▸ **Your task**:
Print the data exactly. Omit the pictures.
··· Record set ···
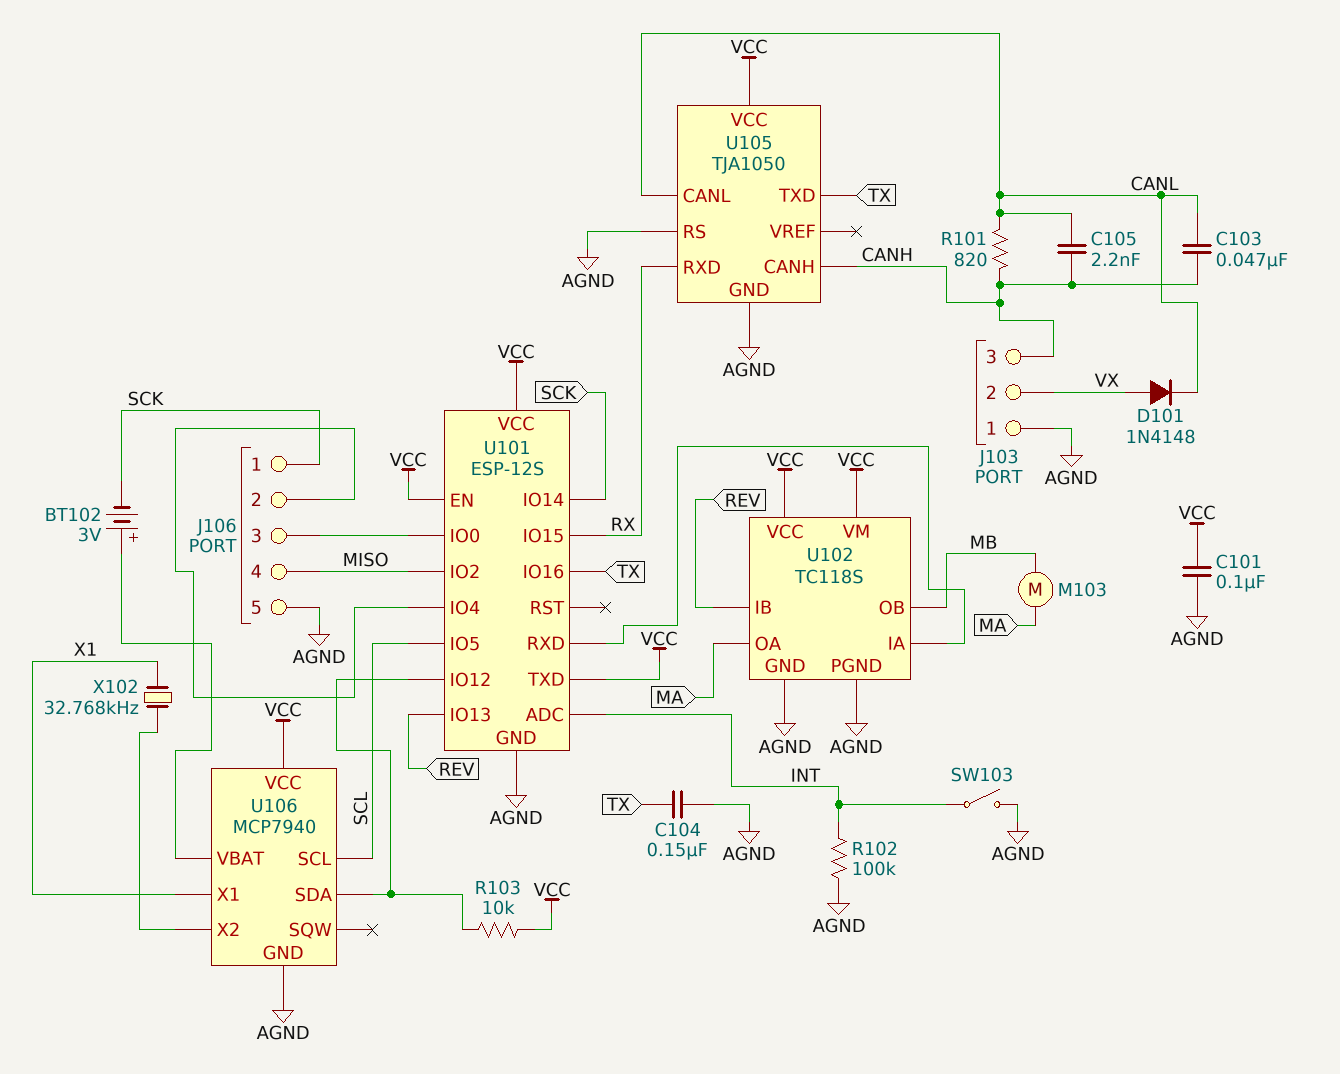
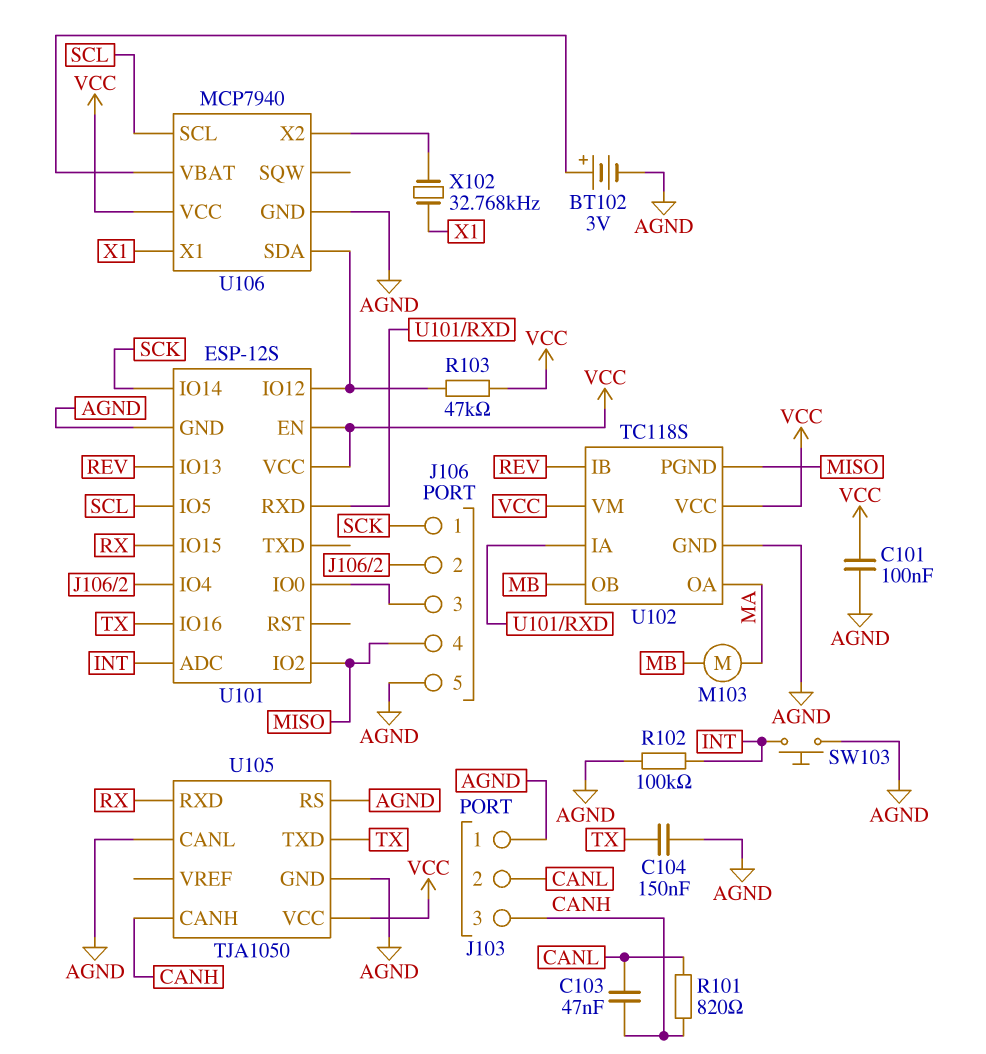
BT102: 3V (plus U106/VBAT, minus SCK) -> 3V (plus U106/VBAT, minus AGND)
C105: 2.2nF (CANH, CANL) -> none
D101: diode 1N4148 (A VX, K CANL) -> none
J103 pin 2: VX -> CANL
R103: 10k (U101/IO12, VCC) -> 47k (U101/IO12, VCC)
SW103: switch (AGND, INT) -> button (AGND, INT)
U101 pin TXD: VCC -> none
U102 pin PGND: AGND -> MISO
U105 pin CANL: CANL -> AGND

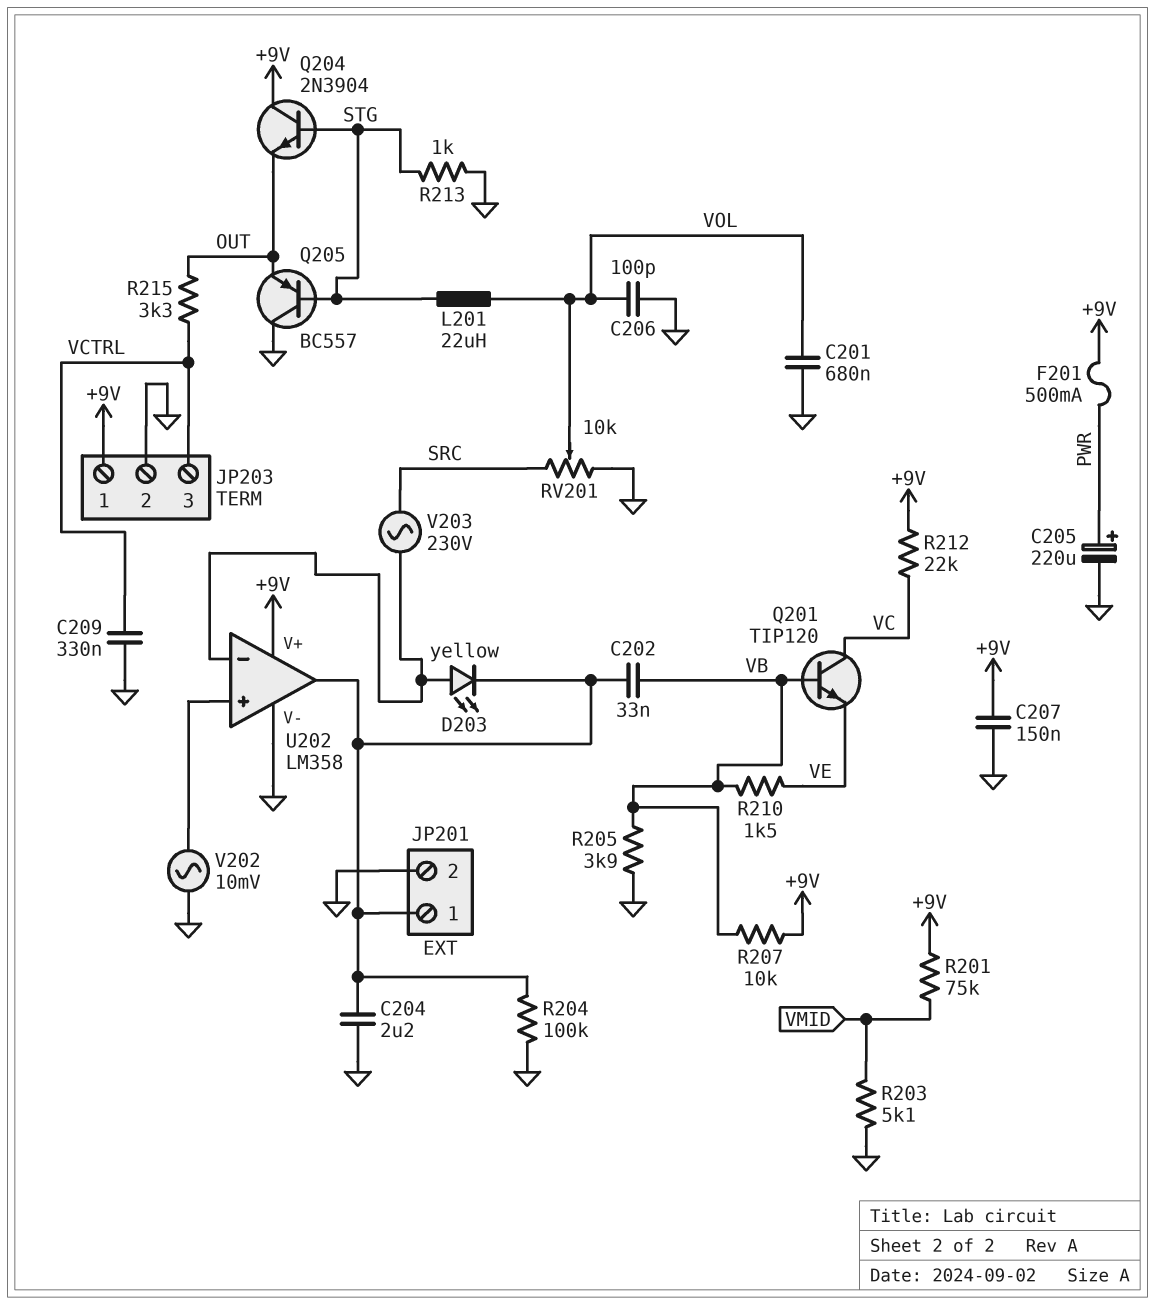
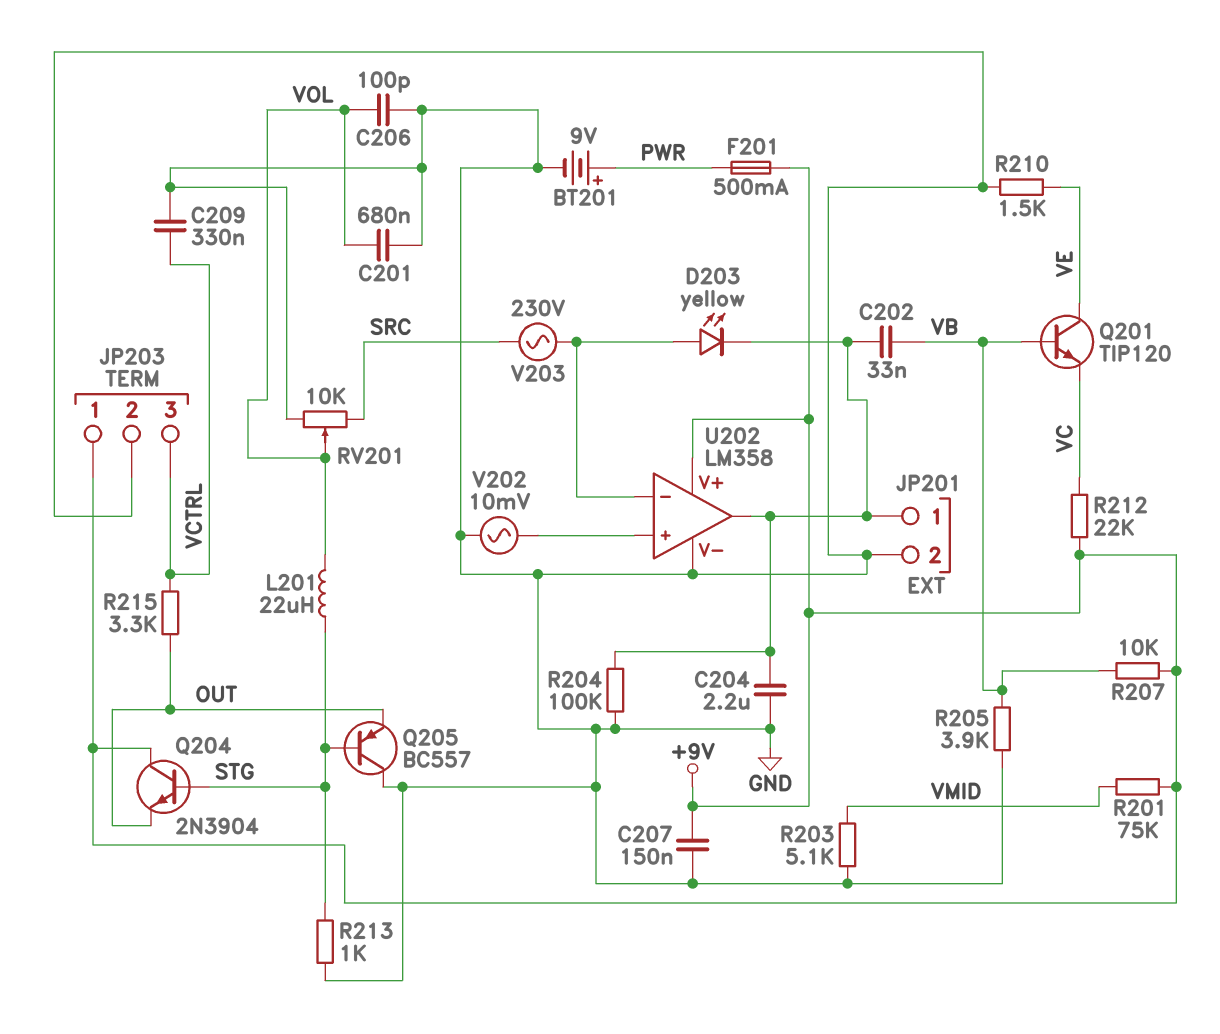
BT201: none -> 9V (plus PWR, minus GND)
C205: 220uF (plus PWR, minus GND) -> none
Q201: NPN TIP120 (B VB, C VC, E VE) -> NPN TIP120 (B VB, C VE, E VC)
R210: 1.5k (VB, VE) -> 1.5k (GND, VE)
···
▸ **Task solution**:
BT102: 3V (plus U106/VBAT, minus SCK) -> 3V (plus U106/VBAT, minus AGND)
C105: 2.2nF (CANH, CANL) -> none
D101: diode 1N4148 (A VX, K CANL) -> none
J103 pin 2: VX -> CANL
R103: 10k (U101/IO12, VCC) -> 47k (U101/IO12, VCC)
SW103: switch (AGND, INT) -> button (AGND, INT)
U101 pin TXD: VCC -> none
U102 pin PGND: AGND -> MISO
U105 pin CANL: CANL -> AGND

BT201: none -> 9V (plus PWR, minus GND)
C205: 220uF (plus PWR, minus GND) -> none
Q201: NPN TIP120 (B VB, C VC, E VE) -> NPN TIP120 (B VB, C VE, E VC)
R210: 1.5k (VB, VE) -> 1.5k (GND, VE)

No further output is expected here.